Description of the task → Copy, unchanged, the part of the listing that opens with the line containing "Studio: 3:33 -> none" and closes with the line containing "Bedroom: 06:48 -> 06:44", including both of those lines. Leave the pictures out of your copy.

Data provided →
--- --- ---

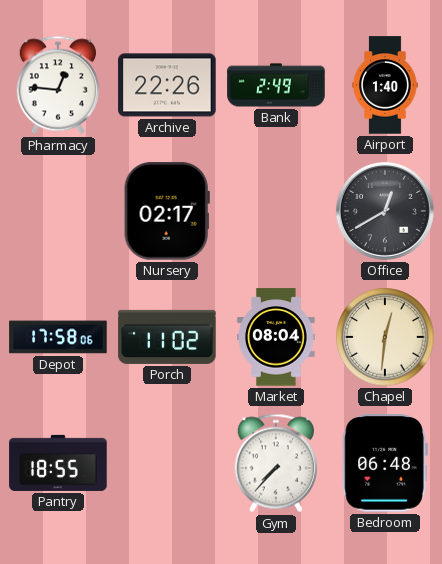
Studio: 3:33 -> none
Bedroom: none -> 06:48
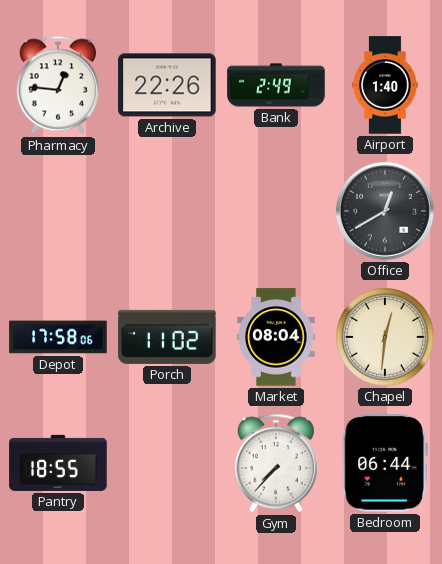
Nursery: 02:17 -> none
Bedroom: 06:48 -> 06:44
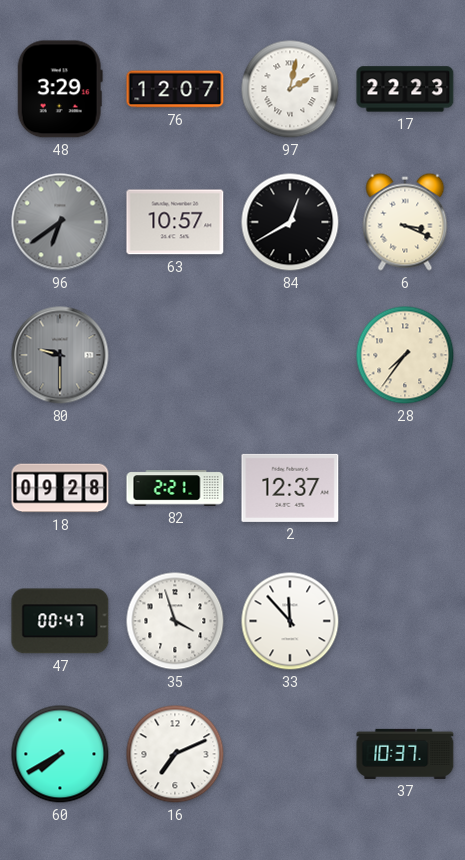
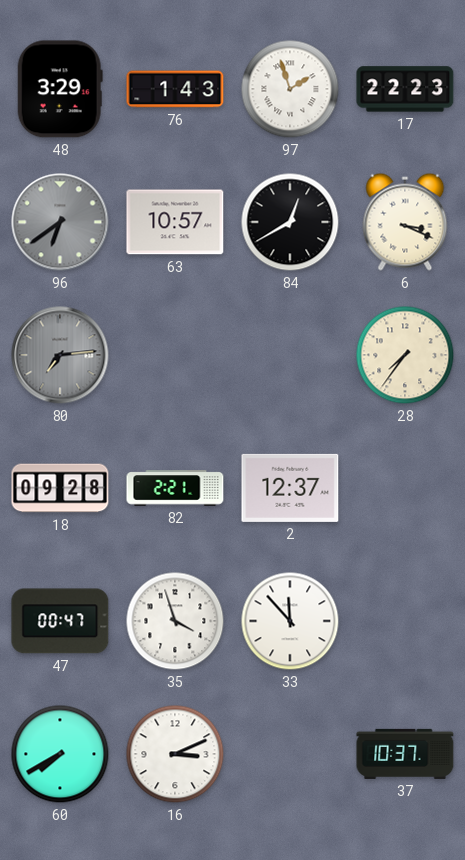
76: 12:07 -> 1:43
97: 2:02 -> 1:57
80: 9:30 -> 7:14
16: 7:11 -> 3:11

--- --- ---

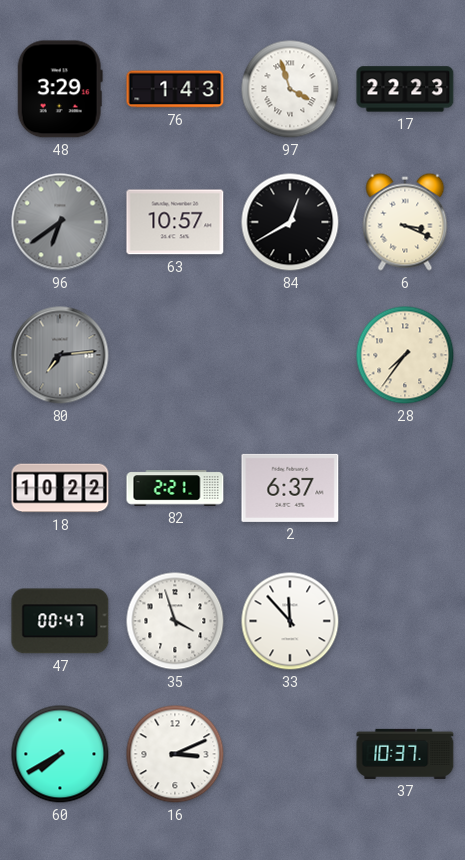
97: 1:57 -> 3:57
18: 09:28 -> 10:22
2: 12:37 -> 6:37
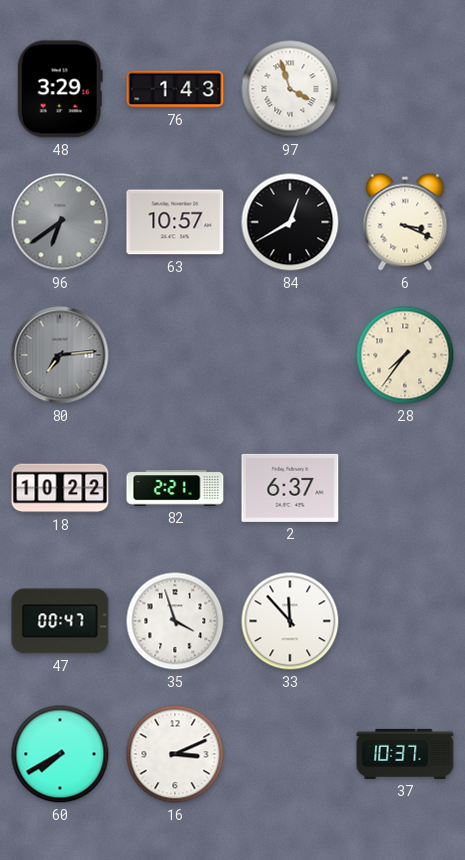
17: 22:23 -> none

--- --- ---

Solution below →
Studio: 3:33 -> none
Bedroom: none -> 06:48
Nursery: 02:17 -> none
Bedroom: 06:48 -> 06:44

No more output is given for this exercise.